SUPPLIED MATERIAL ▸
================================

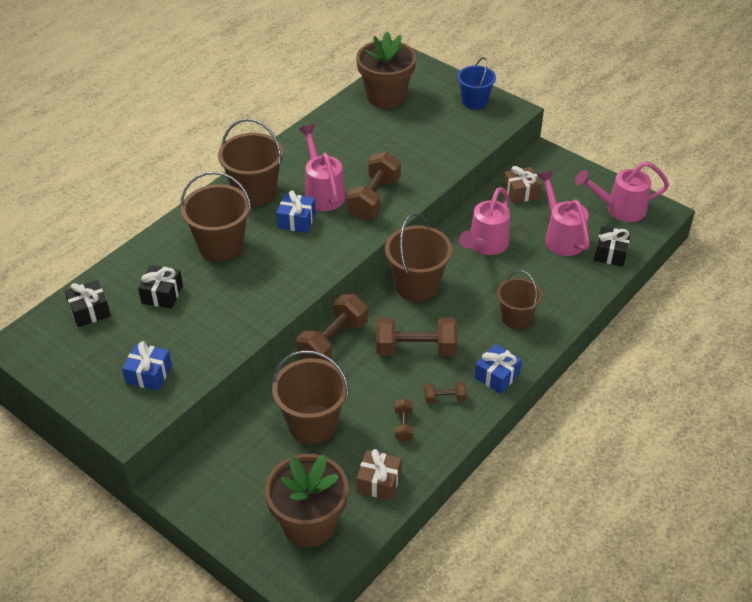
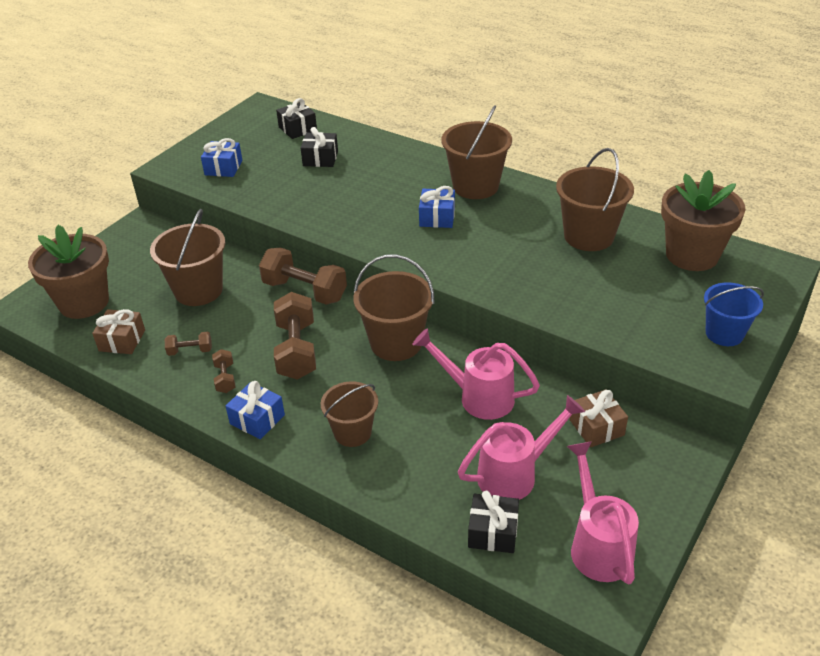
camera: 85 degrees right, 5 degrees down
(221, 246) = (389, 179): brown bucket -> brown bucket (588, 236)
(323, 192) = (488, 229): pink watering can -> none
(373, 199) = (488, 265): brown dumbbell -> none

================================

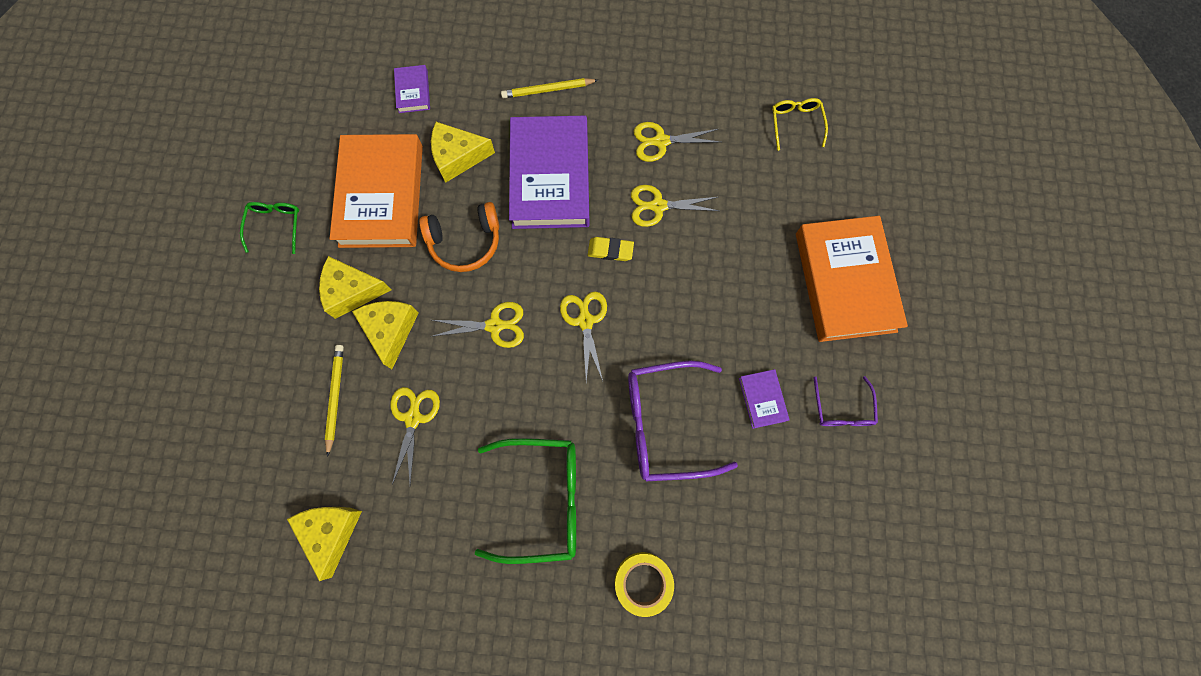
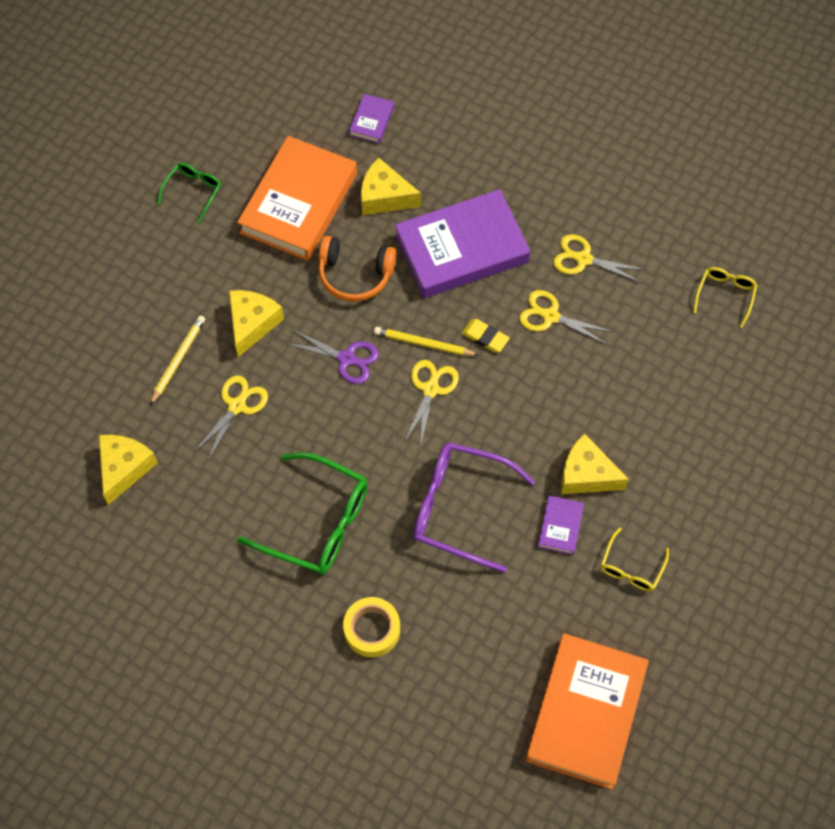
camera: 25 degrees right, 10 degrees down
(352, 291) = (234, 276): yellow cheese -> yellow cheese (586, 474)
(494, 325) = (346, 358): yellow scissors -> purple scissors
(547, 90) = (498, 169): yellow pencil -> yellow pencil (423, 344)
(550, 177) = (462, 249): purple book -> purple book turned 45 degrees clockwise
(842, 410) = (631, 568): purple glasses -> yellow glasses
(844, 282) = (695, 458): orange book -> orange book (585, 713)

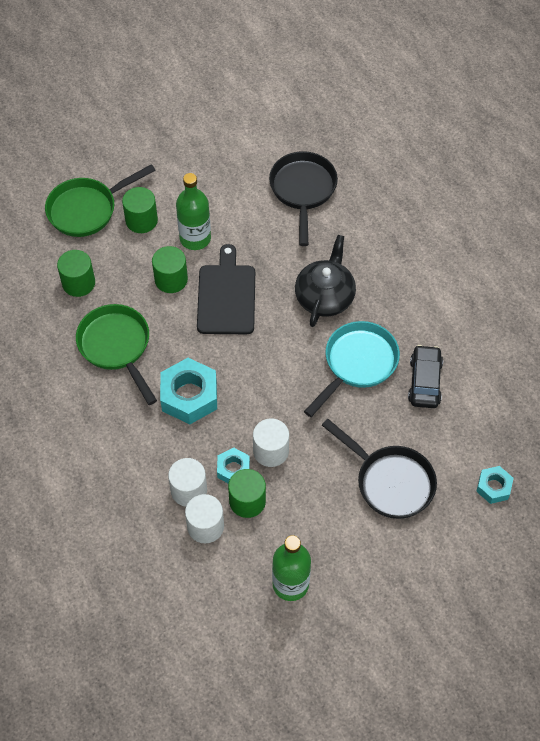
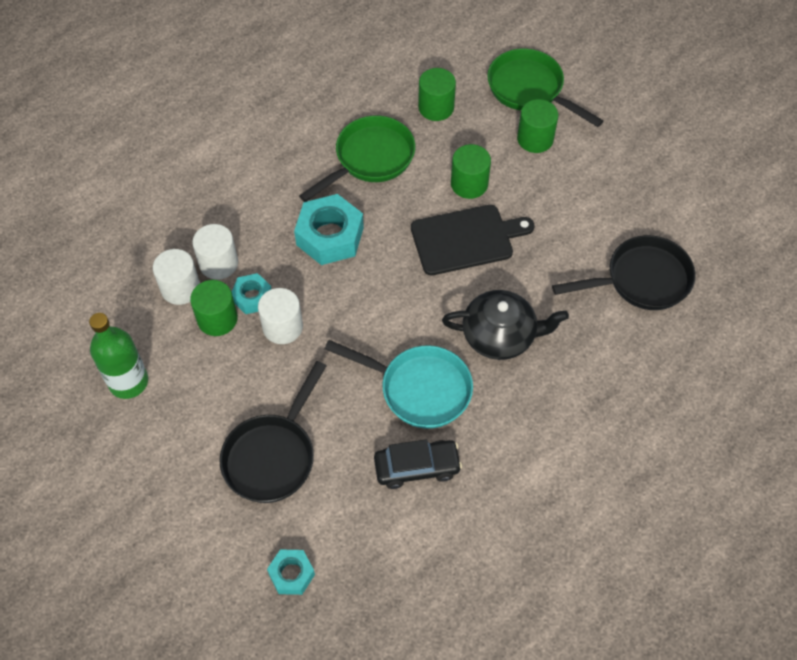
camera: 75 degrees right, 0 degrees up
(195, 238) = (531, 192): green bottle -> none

================================

DIRECTIONS FOR THIS TASK ▸ Only the lines above starting with the one with "(323, 192) = (488, 229): pink" and going through the one with "(373, 199) = (488, 265): brown" are to be copied, word for word and with both ends kept.

EXERCISE SOLUTION ▸
(323, 192) = (488, 229): pink watering can -> none
(373, 199) = (488, 265): brown dumbbell -> none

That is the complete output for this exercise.